--- PROVIDED DATA Enclosed Below ---

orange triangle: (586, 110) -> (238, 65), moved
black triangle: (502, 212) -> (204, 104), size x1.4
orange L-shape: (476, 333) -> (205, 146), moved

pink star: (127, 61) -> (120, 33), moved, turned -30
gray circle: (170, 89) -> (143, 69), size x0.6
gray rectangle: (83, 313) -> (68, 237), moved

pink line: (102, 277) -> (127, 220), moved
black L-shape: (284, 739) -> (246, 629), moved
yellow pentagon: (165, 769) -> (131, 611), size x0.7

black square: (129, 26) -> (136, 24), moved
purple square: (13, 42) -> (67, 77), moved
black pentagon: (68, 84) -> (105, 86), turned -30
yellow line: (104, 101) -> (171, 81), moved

--- End of Enclosed PROVIDED DATA ---
--- PROVIDED DATA Enclosed Below ---

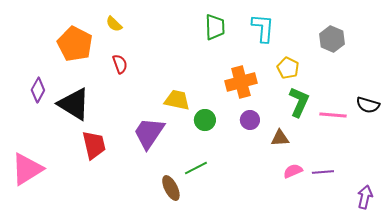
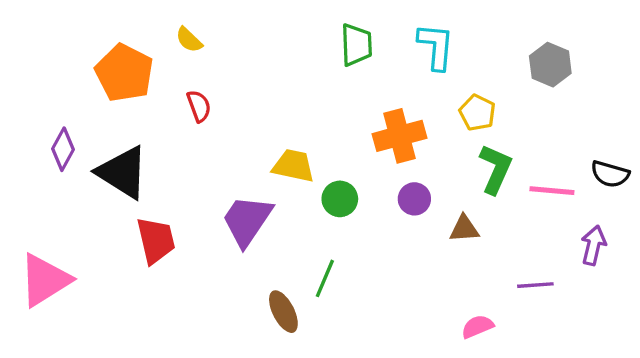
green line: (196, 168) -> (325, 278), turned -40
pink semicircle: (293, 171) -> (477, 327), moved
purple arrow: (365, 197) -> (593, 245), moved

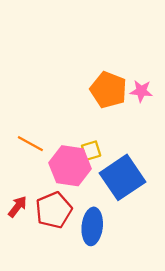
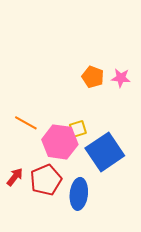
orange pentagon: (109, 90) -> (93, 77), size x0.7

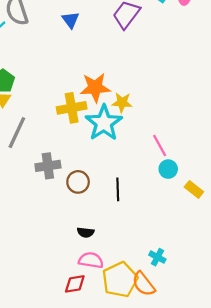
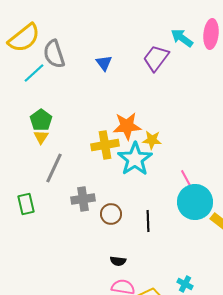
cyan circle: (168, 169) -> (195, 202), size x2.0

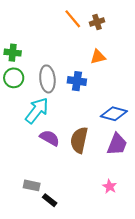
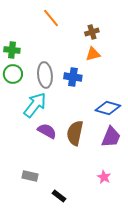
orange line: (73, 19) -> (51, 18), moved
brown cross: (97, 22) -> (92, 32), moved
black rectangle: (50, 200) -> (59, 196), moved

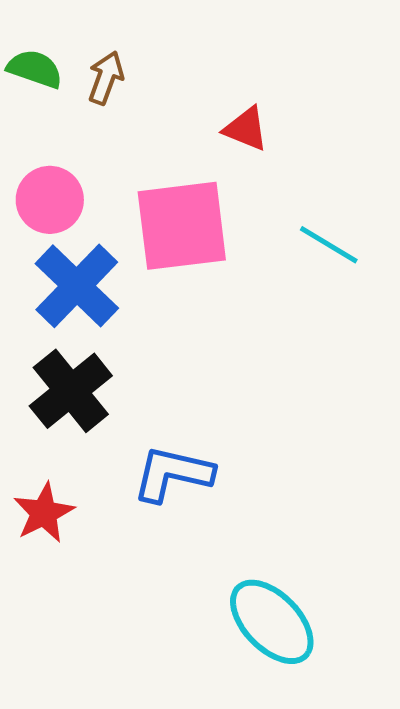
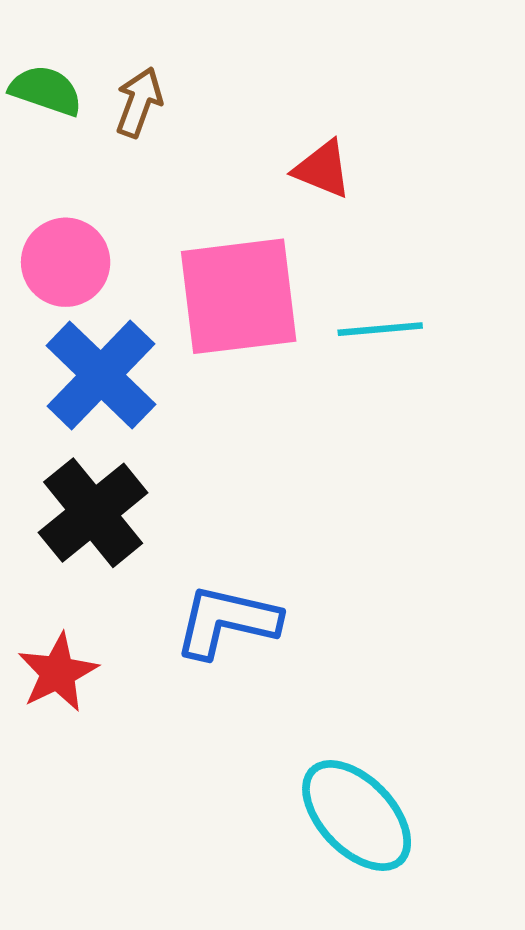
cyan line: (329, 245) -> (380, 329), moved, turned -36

--- End of Enclosed PROVIDED DATA ---
--- PROVIDED DATA Enclosed Below ---

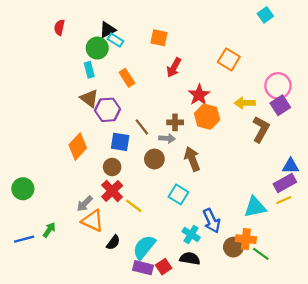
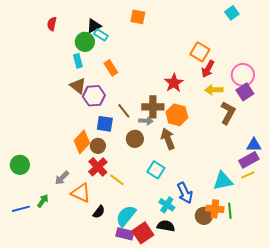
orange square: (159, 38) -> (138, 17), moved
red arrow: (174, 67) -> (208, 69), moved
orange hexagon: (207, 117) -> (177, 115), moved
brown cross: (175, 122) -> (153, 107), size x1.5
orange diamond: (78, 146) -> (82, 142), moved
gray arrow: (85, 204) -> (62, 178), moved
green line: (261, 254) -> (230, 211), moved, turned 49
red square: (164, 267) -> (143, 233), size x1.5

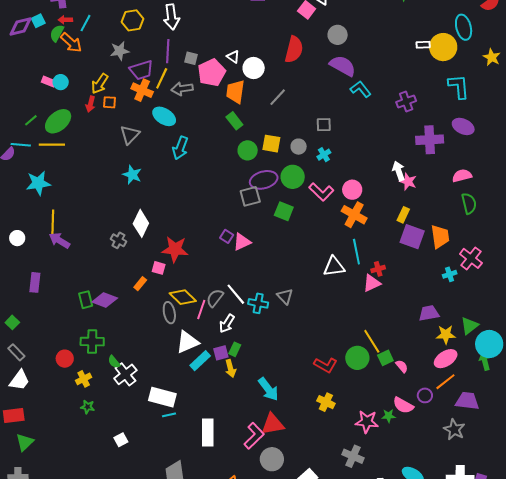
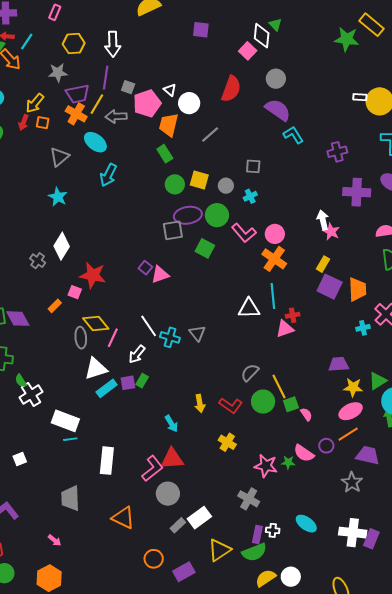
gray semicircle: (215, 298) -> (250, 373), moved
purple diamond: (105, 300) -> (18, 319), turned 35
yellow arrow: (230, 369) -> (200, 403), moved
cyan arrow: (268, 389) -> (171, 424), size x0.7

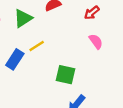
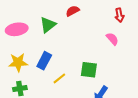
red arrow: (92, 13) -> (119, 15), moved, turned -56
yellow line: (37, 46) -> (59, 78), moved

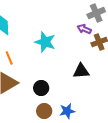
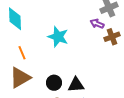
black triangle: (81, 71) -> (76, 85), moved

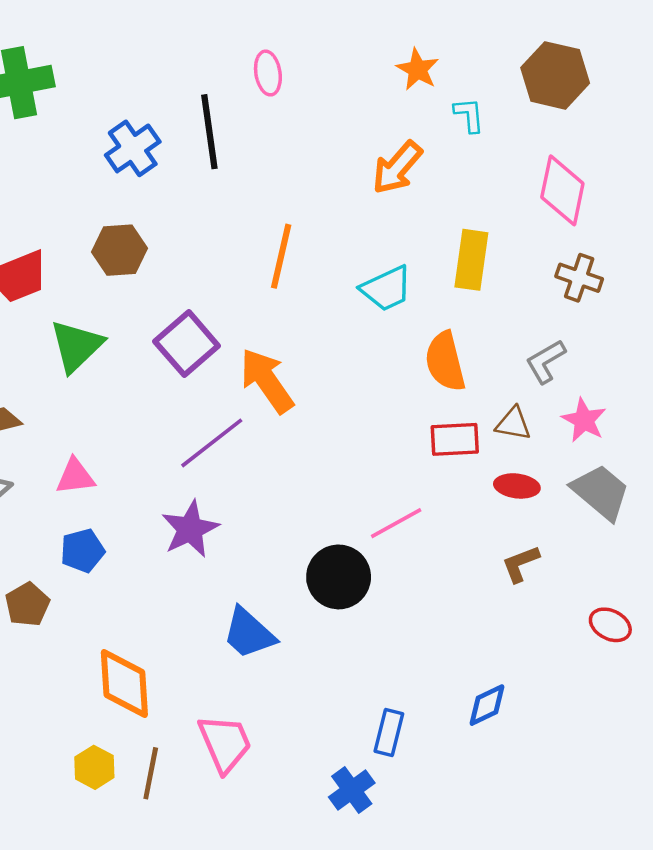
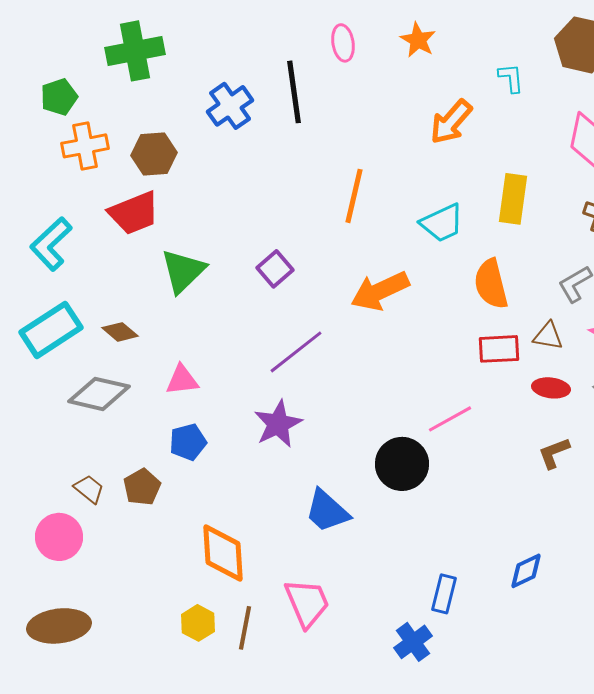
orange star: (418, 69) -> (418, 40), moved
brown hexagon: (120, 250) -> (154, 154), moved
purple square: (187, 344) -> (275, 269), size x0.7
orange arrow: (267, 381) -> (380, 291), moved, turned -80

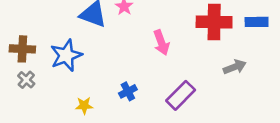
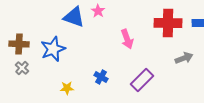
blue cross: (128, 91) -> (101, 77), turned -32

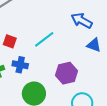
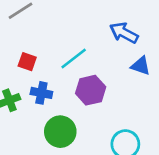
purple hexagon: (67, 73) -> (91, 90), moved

--- End of Enclosed PROVIDED DATA ---

> TASK
Your copy should hold the lines from the one with "purple diamond: (105, 300)" up to and including the one with "blue cross: (128, 91)", exactly as in the data above, and no pictures.

> REPLY
purple diamond: (105, 300) -> (18, 319), turned 35
yellow arrow: (230, 369) -> (200, 403), moved
cyan arrow: (268, 389) -> (171, 424), size x0.7

red arrow: (92, 13) -> (119, 15), moved, turned -56
yellow line: (37, 46) -> (59, 78), moved

black triangle: (81, 71) -> (76, 85), moved

orange star: (418, 69) -> (418, 40), moved
brown hexagon: (120, 250) -> (154, 154), moved
purple square: (187, 344) -> (275, 269), size x0.7
orange arrow: (267, 381) -> (380, 291), moved, turned -80

blue cross: (128, 91) -> (101, 77), turned -32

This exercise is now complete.